**** Material shown ****
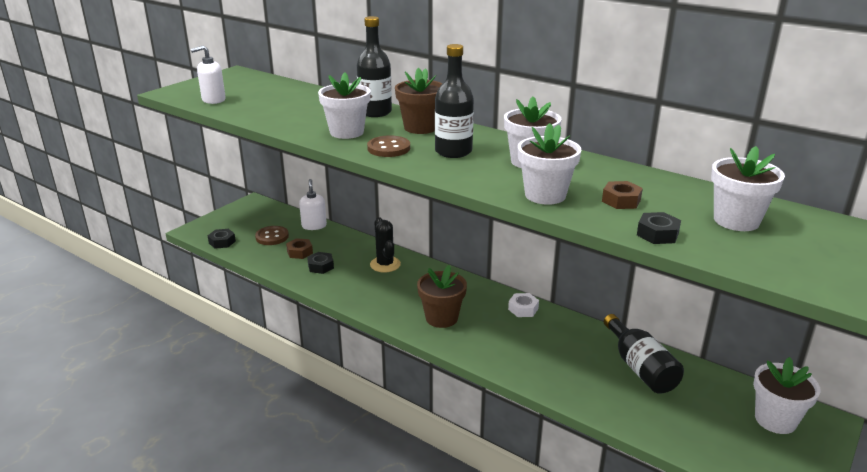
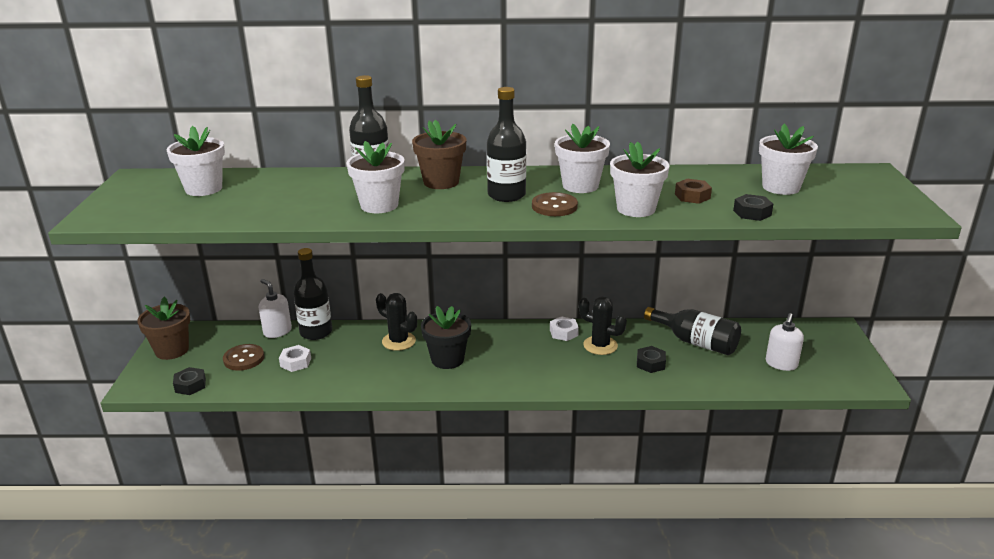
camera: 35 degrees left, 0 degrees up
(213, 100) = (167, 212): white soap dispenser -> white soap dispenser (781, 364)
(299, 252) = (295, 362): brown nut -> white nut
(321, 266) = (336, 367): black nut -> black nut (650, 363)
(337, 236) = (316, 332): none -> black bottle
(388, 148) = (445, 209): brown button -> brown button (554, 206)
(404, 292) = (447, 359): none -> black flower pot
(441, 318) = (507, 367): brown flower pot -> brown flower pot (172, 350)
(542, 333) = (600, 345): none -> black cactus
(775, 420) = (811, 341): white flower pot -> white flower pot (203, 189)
****
**** Material shown ****
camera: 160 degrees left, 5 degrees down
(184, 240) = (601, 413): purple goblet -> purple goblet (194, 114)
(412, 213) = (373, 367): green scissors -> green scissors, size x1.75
****
**** Material shown ****
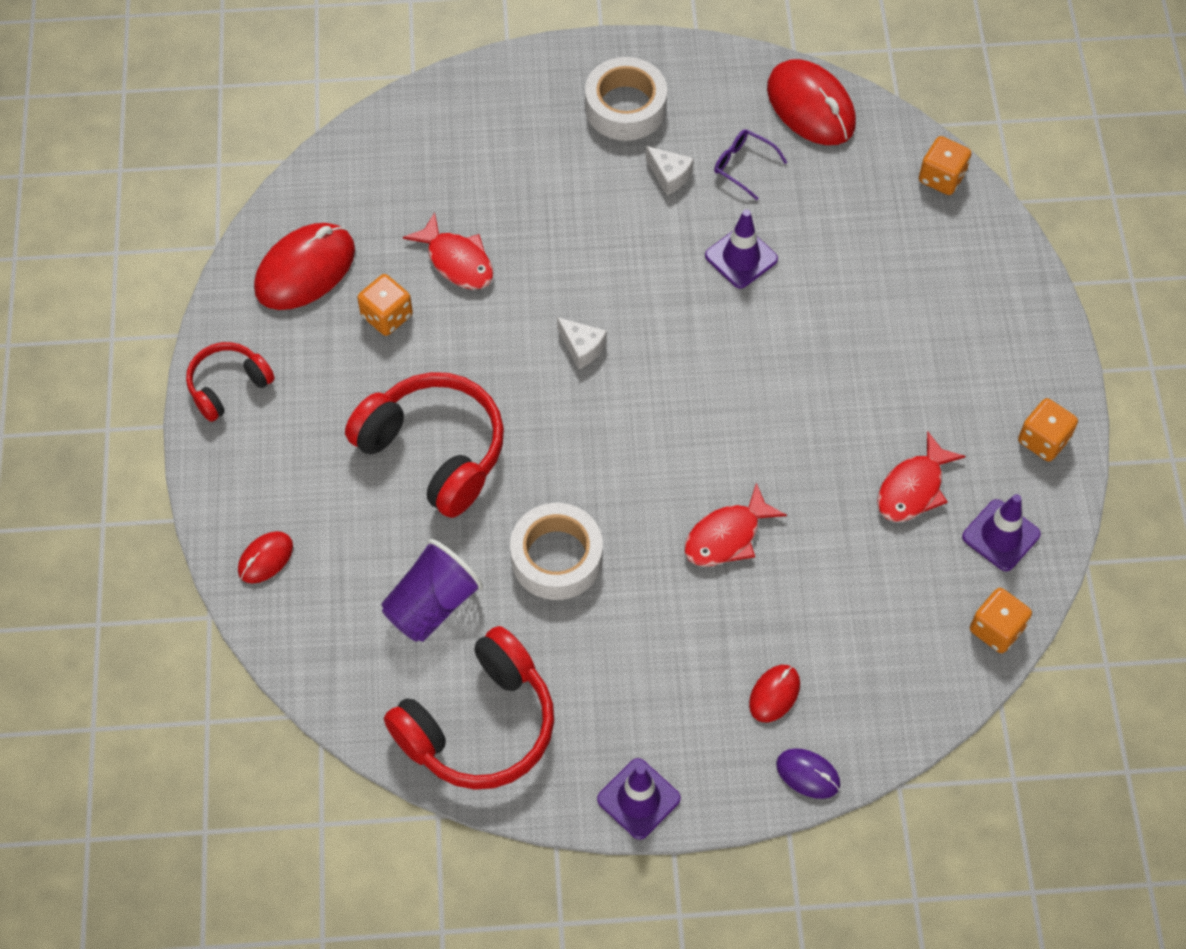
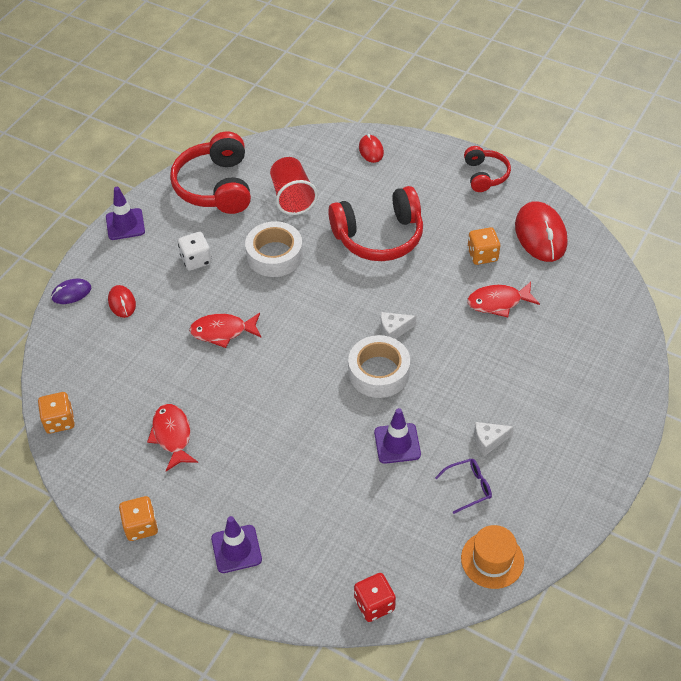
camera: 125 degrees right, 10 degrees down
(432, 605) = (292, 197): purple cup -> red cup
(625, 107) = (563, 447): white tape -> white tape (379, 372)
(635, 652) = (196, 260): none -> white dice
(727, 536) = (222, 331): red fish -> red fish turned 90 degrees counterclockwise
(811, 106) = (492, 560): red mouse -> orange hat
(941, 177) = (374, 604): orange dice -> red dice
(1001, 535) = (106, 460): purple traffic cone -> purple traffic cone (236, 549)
****
Aim of the exercise: In the listing above, start at the line with "(727, 536) = (222, 331): red", go on through the line with "(1001, 535) = (106, 460): purple", and copy each of those lines exactly; leave out all the rest.

Task answer:
(727, 536) = (222, 331): red fish -> red fish turned 90 degrees counterclockwise
(811, 106) = (492, 560): red mouse -> orange hat
(941, 177) = (374, 604): orange dice -> red dice
(1001, 535) = (106, 460): purple traffic cone -> purple traffic cone (236, 549)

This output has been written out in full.